> Instructions to follow
Print the data below exactly, but only the lines from the one containing "filing cabinet: (161, 1036)" down to the one containing "door: (89, 28) -> (150, 208), swing flipped", inclusive.
__________________________________________________
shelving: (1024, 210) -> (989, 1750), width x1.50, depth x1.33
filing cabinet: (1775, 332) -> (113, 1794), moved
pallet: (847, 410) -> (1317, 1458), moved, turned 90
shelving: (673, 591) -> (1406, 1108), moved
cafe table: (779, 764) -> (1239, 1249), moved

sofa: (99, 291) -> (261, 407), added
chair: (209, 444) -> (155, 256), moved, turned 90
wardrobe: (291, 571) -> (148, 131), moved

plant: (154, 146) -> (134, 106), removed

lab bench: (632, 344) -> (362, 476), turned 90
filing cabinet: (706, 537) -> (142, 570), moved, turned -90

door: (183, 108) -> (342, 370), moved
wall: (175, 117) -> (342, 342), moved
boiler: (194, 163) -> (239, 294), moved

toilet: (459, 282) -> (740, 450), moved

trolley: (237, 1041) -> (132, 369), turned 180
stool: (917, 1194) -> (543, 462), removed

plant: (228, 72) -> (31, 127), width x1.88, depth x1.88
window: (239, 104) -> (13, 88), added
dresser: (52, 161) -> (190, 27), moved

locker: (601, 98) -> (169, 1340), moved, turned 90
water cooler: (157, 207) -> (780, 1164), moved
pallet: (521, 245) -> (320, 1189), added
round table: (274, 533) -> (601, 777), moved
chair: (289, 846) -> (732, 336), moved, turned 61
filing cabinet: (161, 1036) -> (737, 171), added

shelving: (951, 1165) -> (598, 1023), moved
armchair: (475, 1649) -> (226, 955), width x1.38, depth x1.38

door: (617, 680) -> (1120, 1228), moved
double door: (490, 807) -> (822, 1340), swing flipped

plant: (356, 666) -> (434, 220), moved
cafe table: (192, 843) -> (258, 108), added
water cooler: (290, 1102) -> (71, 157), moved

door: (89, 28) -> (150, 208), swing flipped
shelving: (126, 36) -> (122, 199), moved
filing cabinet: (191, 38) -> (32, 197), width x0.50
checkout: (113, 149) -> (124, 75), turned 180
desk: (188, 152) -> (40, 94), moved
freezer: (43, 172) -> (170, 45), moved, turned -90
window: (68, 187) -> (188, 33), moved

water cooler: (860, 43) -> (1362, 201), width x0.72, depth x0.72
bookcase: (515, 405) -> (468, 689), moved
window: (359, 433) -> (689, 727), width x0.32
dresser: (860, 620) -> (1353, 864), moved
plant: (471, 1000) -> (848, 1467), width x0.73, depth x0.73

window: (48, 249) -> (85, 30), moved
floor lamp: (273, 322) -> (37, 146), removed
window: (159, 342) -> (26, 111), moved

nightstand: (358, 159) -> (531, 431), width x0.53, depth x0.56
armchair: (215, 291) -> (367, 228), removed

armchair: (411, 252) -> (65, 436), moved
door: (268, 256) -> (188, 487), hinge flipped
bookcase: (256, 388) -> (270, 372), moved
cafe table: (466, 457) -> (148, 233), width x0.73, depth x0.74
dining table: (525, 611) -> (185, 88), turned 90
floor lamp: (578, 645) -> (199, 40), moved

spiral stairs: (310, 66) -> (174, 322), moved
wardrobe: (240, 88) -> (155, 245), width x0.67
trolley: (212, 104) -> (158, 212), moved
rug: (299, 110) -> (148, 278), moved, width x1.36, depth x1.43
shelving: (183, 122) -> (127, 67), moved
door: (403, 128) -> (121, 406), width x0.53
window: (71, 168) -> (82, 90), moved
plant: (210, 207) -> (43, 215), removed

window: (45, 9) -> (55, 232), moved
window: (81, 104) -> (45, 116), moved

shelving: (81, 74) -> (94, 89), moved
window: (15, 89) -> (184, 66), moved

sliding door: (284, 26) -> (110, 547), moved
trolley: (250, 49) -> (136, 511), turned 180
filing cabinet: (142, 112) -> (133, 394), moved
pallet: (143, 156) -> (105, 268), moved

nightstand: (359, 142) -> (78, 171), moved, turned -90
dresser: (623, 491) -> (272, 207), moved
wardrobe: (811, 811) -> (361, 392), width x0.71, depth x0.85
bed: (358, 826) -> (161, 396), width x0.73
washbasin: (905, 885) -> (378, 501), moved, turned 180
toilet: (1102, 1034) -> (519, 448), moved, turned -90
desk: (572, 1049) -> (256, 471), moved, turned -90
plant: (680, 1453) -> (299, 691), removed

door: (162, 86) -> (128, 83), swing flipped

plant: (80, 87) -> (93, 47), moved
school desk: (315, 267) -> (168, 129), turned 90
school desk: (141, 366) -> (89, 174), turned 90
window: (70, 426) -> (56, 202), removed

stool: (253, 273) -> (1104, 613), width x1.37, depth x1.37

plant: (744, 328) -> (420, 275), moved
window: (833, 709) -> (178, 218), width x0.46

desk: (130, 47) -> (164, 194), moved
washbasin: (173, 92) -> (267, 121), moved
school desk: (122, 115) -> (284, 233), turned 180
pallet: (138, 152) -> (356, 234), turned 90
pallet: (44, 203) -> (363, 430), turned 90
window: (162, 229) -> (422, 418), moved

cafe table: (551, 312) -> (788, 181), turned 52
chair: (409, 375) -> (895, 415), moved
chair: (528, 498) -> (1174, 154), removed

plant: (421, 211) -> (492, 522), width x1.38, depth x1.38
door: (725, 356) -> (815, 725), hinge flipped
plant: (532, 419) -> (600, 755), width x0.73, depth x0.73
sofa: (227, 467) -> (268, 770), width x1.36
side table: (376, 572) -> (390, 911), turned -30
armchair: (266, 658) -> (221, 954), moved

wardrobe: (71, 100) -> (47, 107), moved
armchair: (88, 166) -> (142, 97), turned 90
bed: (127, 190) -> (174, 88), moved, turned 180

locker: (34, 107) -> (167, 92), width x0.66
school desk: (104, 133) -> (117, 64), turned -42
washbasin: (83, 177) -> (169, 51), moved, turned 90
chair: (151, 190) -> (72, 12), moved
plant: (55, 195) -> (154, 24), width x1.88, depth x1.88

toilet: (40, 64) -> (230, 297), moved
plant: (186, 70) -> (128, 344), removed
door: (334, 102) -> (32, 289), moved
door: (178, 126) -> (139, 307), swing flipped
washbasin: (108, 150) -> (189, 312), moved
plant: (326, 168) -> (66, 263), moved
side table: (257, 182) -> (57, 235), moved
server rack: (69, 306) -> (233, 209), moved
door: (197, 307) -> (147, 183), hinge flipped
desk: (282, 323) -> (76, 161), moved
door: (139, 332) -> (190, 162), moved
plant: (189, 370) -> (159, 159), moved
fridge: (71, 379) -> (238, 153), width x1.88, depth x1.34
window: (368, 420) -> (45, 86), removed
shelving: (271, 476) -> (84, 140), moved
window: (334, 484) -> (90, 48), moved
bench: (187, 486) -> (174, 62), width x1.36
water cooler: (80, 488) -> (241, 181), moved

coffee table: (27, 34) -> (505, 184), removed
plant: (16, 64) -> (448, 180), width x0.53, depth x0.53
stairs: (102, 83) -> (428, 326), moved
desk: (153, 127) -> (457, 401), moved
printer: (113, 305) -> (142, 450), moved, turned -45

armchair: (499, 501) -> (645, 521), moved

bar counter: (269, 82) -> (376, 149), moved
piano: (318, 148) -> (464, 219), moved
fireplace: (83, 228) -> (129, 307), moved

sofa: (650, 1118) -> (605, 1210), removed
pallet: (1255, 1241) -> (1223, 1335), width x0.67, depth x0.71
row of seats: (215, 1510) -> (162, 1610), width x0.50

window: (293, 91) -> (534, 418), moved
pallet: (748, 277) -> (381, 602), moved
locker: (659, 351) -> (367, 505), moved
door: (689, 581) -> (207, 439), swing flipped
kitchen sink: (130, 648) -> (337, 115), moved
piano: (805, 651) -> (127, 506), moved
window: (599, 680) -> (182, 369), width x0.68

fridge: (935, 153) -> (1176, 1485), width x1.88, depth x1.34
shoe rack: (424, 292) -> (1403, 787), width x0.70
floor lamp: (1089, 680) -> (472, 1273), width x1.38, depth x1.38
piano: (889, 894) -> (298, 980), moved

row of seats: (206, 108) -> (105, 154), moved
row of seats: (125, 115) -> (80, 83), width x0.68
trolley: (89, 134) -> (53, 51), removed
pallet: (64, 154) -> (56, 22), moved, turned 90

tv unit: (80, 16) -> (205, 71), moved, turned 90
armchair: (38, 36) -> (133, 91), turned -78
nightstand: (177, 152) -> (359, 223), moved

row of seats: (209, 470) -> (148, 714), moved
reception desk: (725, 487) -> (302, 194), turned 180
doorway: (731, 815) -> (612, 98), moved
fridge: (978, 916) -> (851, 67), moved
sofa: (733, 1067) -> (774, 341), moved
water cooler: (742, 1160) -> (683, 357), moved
__________________________________________________
> Problem solution
filing cabinet: (161, 1036) -> (737, 171), added

shelving: (951, 1165) -> (598, 1023), moved
armchair: (475, 1649) -> (226, 955), width x1.38, depth x1.38

door: (617, 680) -> (1120, 1228), moved
double door: (490, 807) -> (822, 1340), swing flipped

plant: (356, 666) -> (434, 220), moved
cafe table: (192, 843) -> (258, 108), added
water cooler: (290, 1102) -> (71, 157), moved

door: (89, 28) -> (150, 208), swing flipped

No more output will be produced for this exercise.